▶ Work to complete
Using the records below, transcribe word for word the stretch from the line that contains "purple brick A12" through the line that contains "pink slope G3:G5", both end lines included, and nothing else.

▶ Data for processing

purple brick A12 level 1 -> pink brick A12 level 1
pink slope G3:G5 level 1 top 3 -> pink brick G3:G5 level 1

--

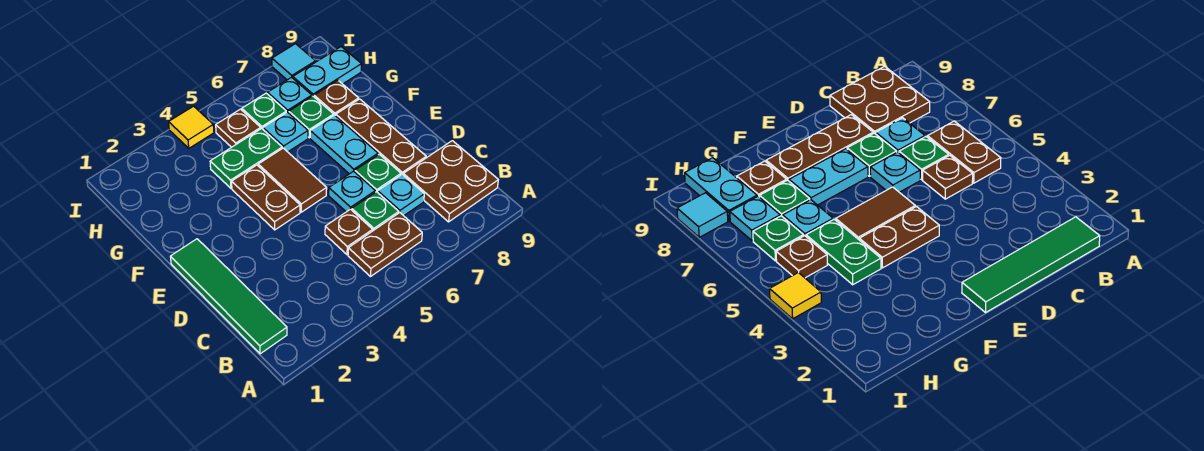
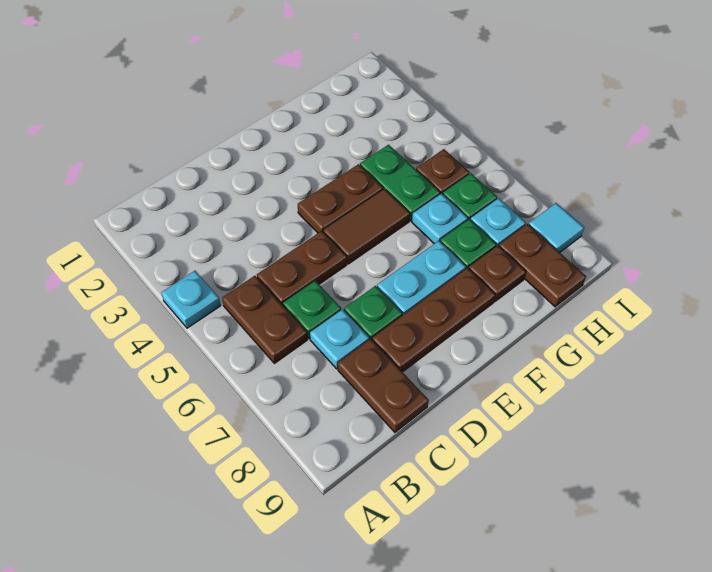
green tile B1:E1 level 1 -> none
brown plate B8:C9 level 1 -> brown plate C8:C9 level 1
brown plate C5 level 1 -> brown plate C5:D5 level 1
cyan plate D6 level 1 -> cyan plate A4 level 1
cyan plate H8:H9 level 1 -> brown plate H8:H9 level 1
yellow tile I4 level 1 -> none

==

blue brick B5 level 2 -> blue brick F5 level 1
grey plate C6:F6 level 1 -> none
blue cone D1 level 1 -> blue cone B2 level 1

▶ Answer area
purple brick A12 level 1 -> pink brick A12 level 1
pink slope G3:G5 level 1 top 3 -> pink brick G3:G5 level 1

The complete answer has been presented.